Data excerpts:
########################################

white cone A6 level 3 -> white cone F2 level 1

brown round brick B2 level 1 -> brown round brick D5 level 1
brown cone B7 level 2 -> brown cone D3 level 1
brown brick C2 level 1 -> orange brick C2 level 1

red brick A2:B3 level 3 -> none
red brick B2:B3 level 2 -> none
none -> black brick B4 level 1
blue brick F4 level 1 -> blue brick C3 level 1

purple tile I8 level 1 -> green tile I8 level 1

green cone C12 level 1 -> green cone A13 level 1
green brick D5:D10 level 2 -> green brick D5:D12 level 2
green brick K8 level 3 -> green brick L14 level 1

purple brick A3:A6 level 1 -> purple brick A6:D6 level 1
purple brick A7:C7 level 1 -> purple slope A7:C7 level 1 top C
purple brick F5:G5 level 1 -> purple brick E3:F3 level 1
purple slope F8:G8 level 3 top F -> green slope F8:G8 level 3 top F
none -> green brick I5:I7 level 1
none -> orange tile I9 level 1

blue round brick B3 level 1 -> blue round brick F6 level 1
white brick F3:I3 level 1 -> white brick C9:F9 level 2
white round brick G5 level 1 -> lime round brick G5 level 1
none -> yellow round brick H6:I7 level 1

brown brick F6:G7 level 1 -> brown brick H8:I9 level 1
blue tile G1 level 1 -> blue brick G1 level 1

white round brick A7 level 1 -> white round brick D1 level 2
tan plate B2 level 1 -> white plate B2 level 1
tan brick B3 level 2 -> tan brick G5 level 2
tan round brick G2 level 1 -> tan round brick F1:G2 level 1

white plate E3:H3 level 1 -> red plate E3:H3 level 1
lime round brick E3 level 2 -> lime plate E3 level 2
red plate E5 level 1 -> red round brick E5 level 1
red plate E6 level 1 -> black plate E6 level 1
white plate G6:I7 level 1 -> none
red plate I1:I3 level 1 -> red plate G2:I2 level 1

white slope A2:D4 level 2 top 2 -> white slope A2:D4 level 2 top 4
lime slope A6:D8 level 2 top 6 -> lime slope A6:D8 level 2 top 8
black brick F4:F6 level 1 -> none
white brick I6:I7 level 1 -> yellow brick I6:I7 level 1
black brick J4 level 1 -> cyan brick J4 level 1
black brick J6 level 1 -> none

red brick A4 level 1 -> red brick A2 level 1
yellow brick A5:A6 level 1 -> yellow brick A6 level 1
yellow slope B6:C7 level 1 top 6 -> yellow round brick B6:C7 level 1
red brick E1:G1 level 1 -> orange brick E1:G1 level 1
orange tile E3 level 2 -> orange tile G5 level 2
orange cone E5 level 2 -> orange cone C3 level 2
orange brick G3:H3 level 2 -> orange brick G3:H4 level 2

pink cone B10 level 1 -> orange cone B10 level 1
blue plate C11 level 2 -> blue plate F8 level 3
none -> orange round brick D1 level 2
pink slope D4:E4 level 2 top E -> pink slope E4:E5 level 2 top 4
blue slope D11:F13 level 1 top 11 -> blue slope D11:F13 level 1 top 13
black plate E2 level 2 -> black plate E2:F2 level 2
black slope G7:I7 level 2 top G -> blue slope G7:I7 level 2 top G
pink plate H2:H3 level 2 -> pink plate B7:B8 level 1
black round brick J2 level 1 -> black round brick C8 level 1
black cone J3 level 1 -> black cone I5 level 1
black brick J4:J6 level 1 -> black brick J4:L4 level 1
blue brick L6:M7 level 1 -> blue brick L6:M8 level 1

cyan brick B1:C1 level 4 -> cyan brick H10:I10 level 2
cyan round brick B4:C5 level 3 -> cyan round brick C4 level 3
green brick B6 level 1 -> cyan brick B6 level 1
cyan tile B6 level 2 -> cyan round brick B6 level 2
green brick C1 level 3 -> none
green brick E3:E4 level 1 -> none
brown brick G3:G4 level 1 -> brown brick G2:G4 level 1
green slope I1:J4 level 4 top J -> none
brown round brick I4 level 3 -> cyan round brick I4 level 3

########################################

Task requirements: Copy, exactly and only, the lines above that begin with the one containing "white brick I6:I7" and finish with the one containing "yellow brick A5:A6".

Exercise result:
white brick I6:I7 level 1 -> yellow brick I6:I7 level 1
black brick J4 level 1 -> cyan brick J4 level 1
black brick J6 level 1 -> none

red brick A4 level 1 -> red brick A2 level 1
yellow brick A5:A6 level 1 -> yellow brick A6 level 1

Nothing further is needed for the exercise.